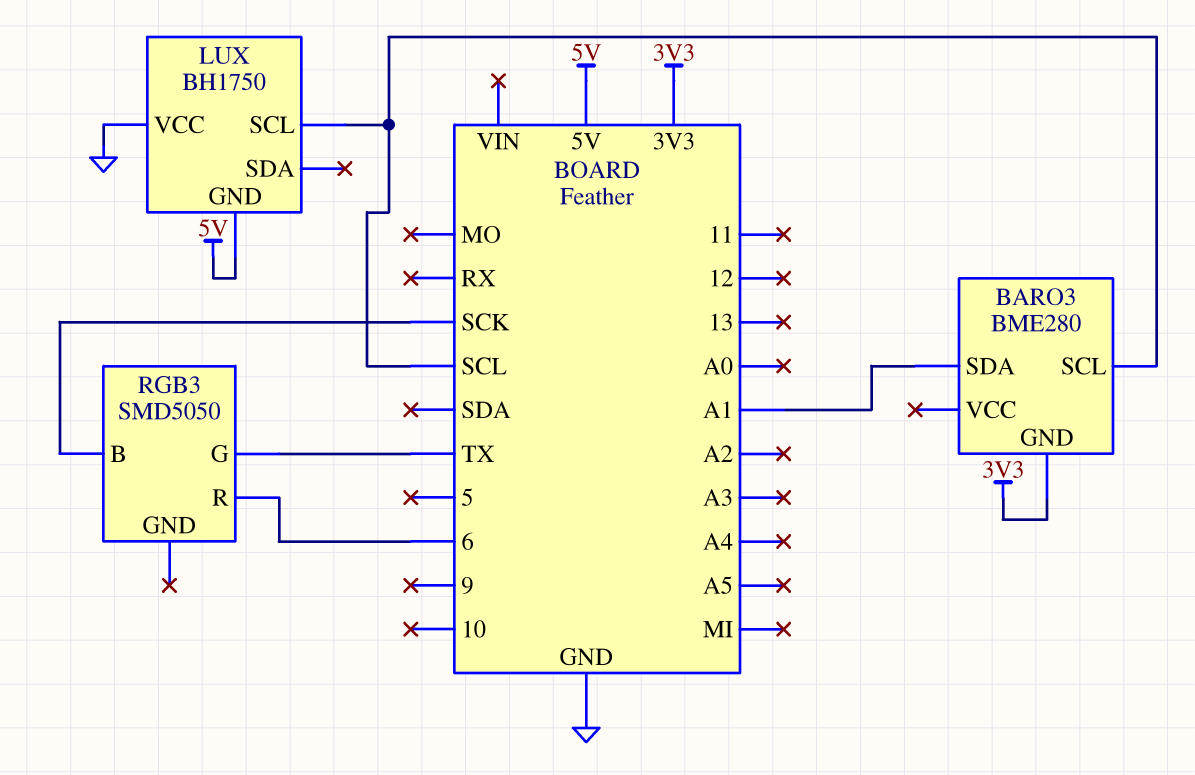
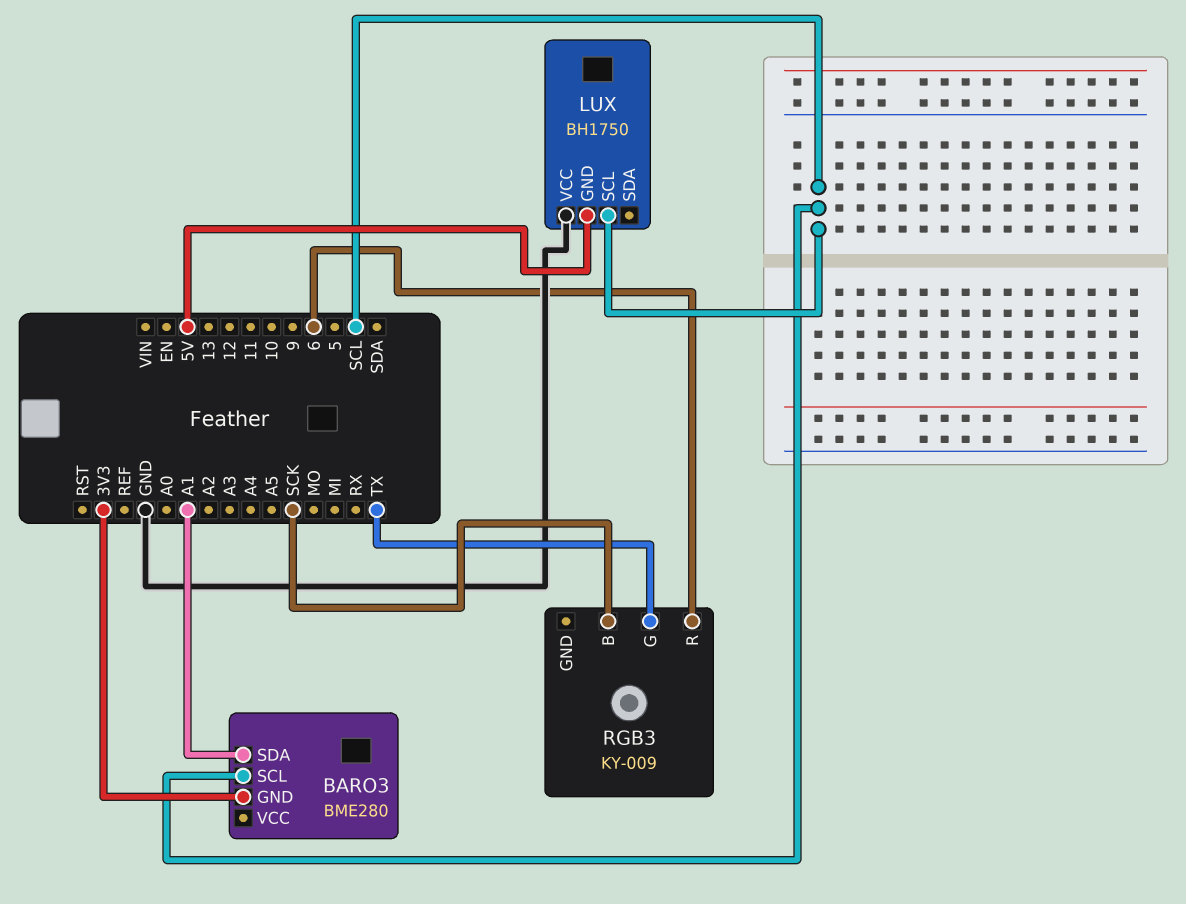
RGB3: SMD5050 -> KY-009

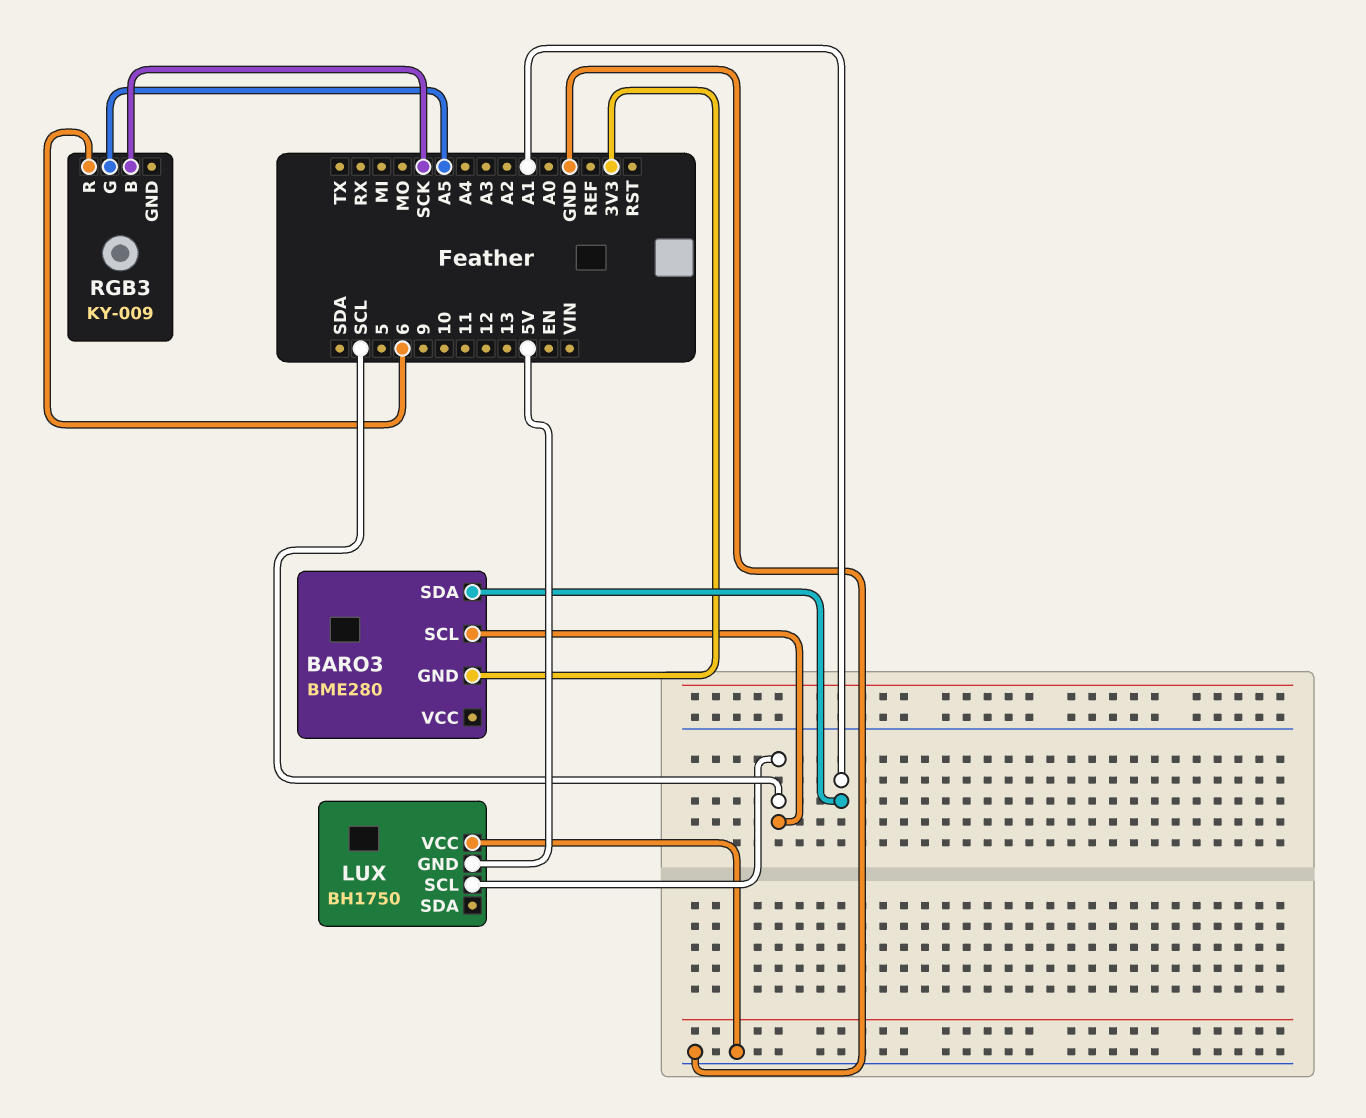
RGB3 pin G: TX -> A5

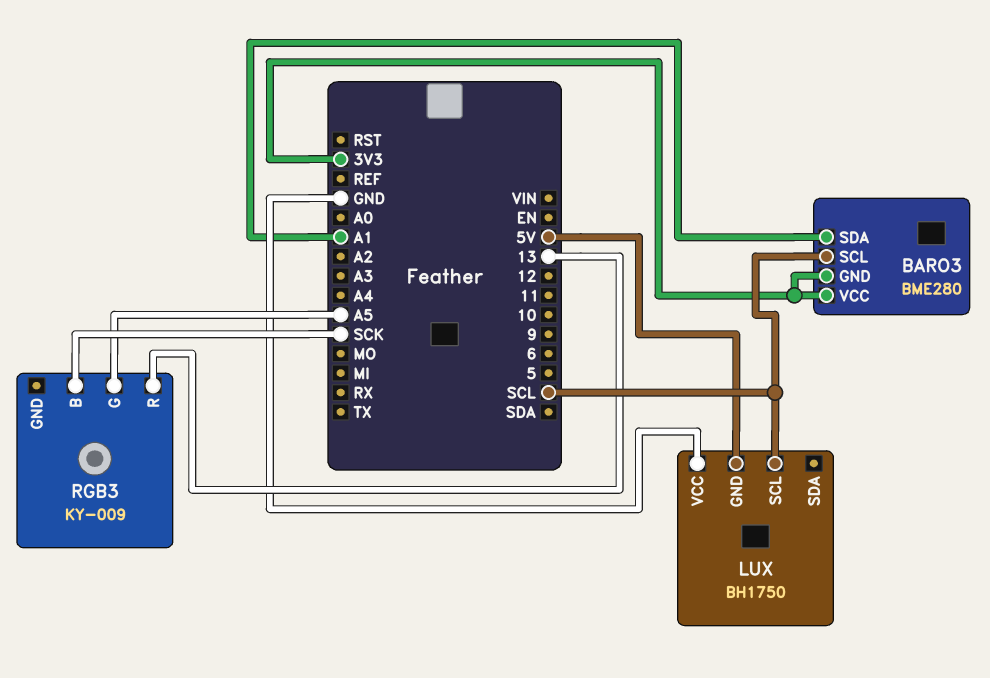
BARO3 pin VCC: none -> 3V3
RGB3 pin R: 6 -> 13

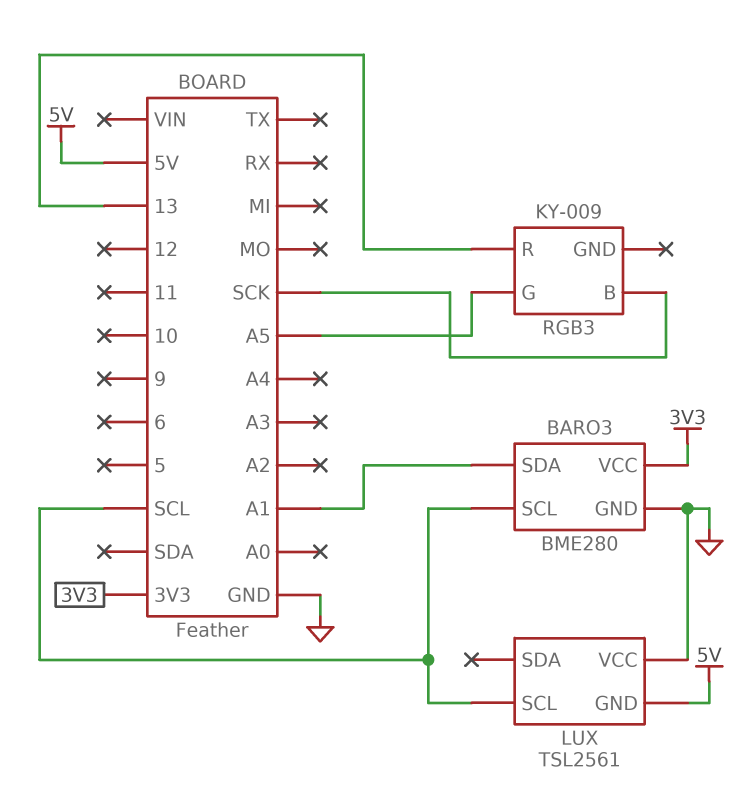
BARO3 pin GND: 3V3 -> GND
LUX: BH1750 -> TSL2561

══════════════════════════════

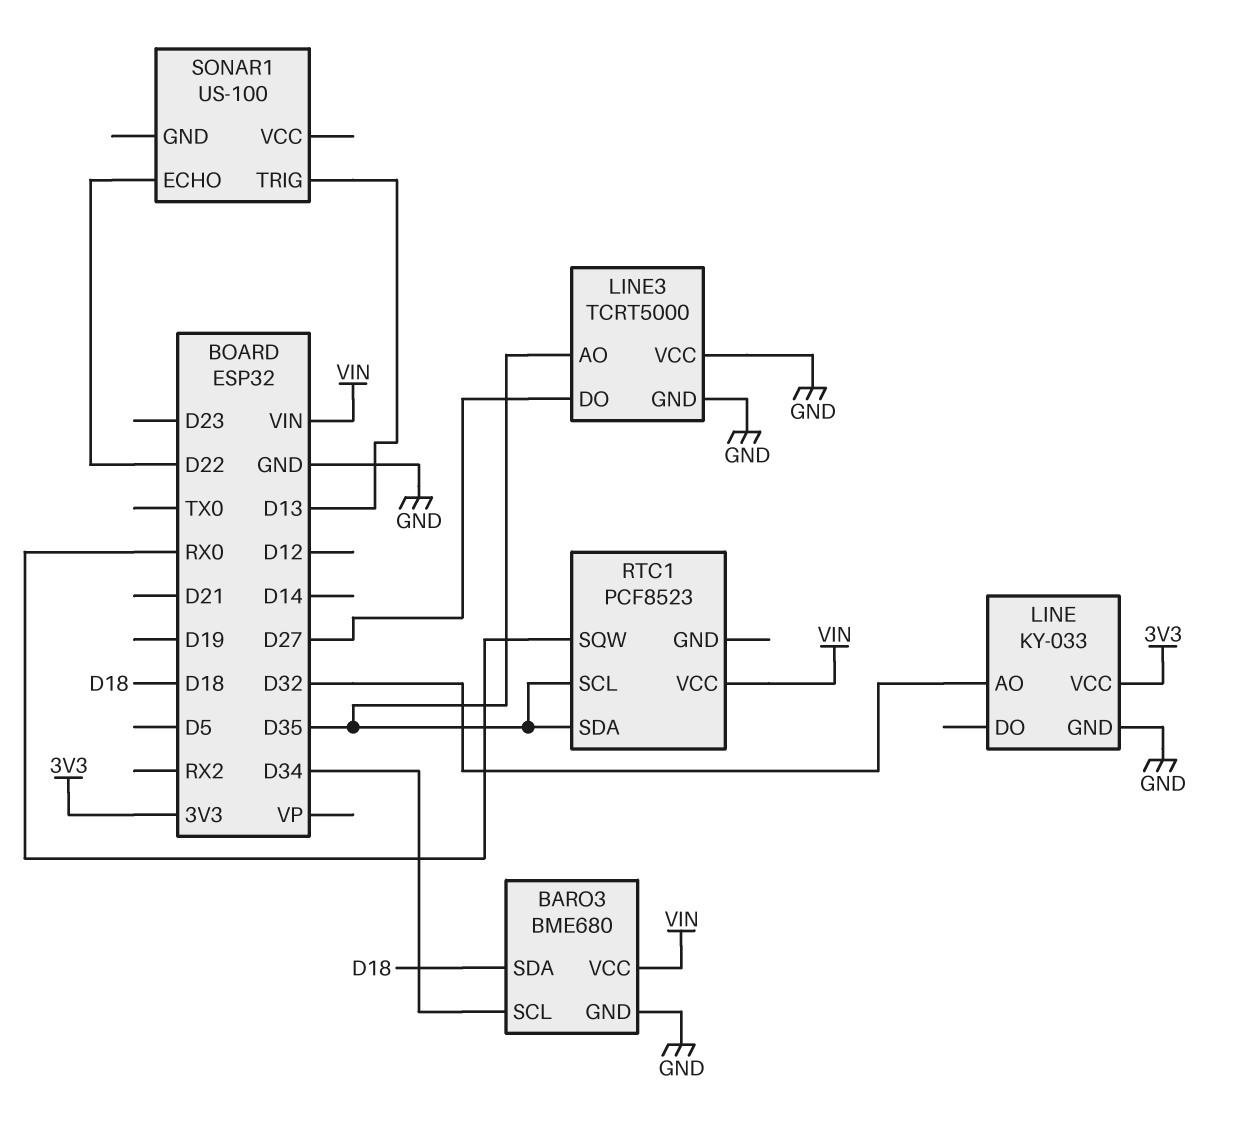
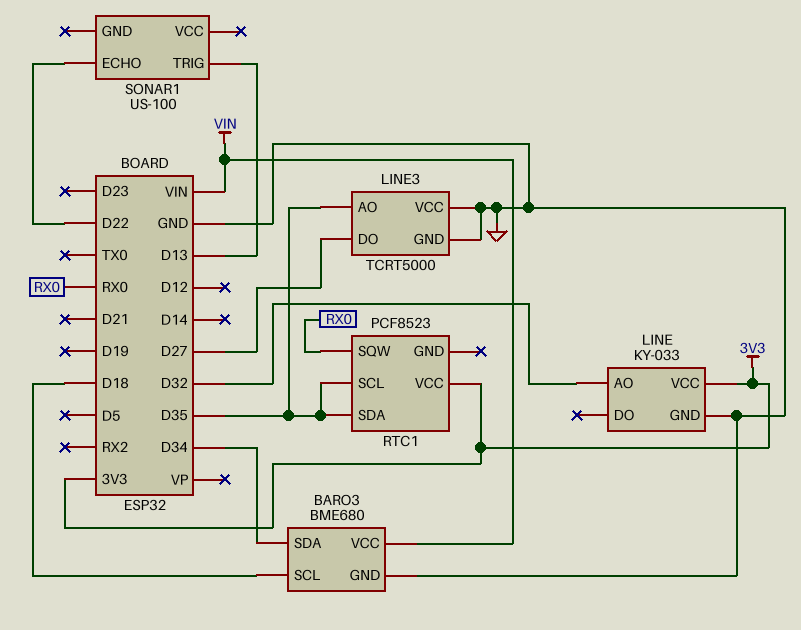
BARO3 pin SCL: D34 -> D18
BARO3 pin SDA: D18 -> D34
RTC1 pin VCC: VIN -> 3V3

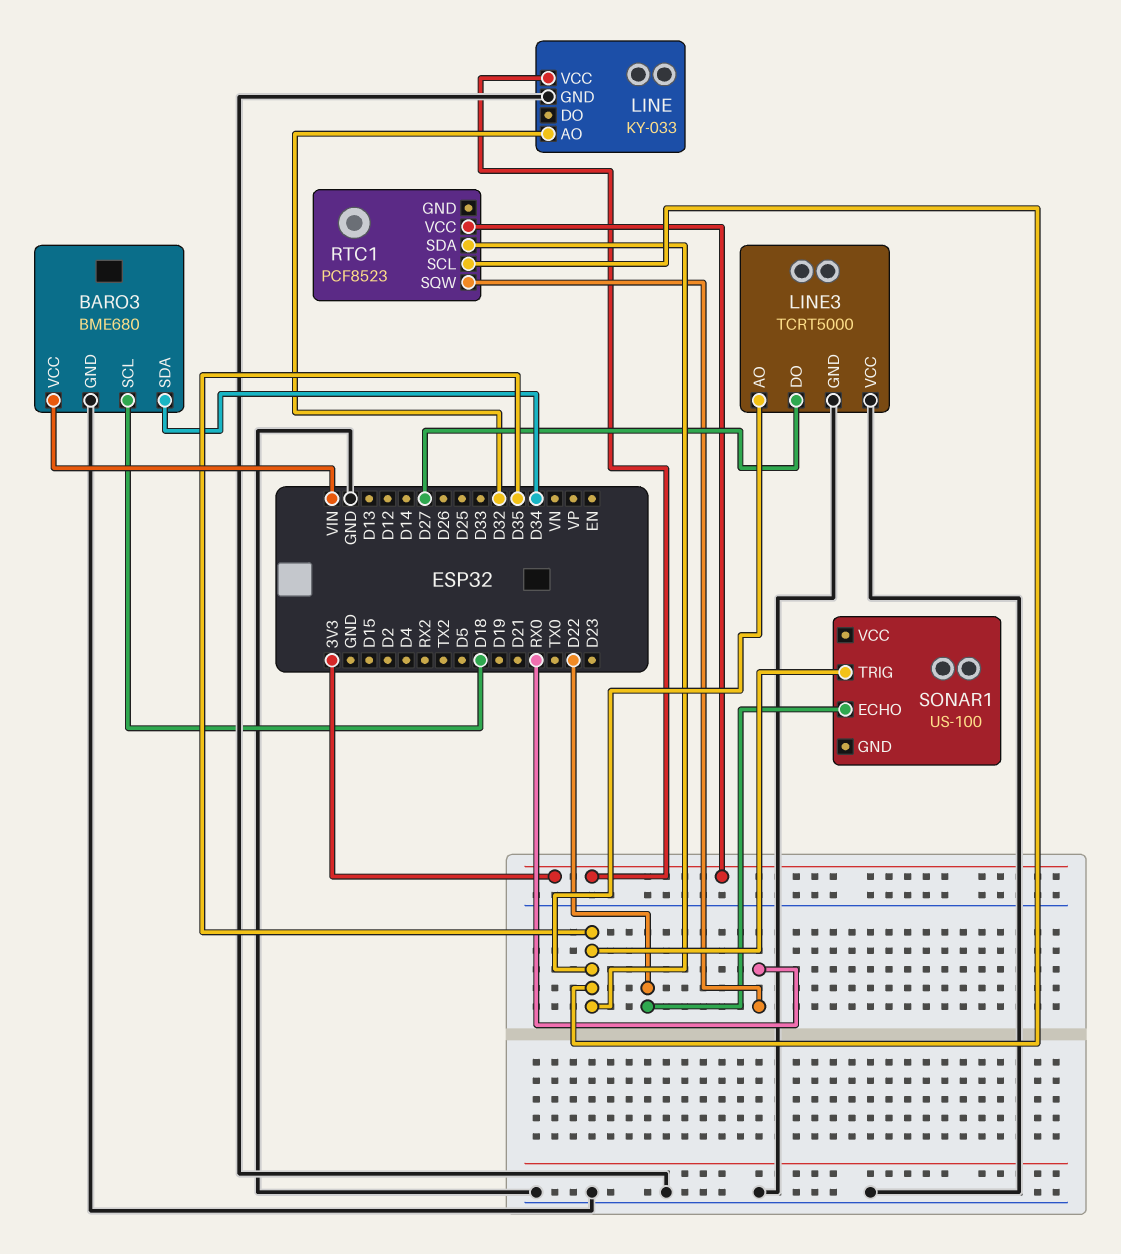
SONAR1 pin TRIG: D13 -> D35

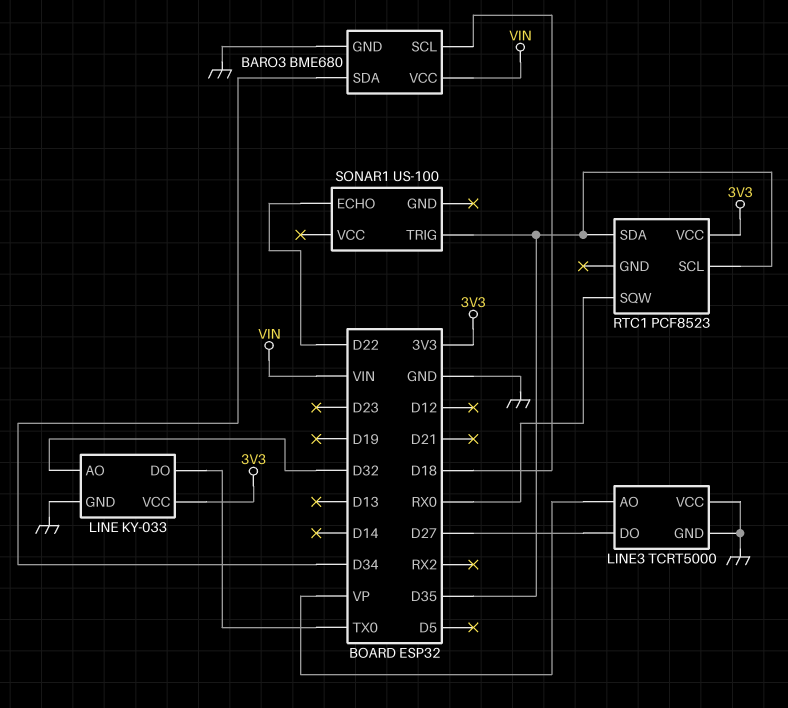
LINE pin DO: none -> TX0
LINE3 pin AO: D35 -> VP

══════════════════════════════

* **TASK REQUIREMENTS**
Given the listing above, retype only the span of lines from the line with "BARO3 pin VCC: none -> 3V3" up to and including the line with "LUX: BH1750 -> TSL2561", exactly as it stands and without pictures.

* **EXERCISE OUTPUT**
BARO3 pin VCC: none -> 3V3
RGB3 pin R: 6 -> 13

BARO3 pin GND: 3V3 -> GND
LUX: BH1750 -> TSL2561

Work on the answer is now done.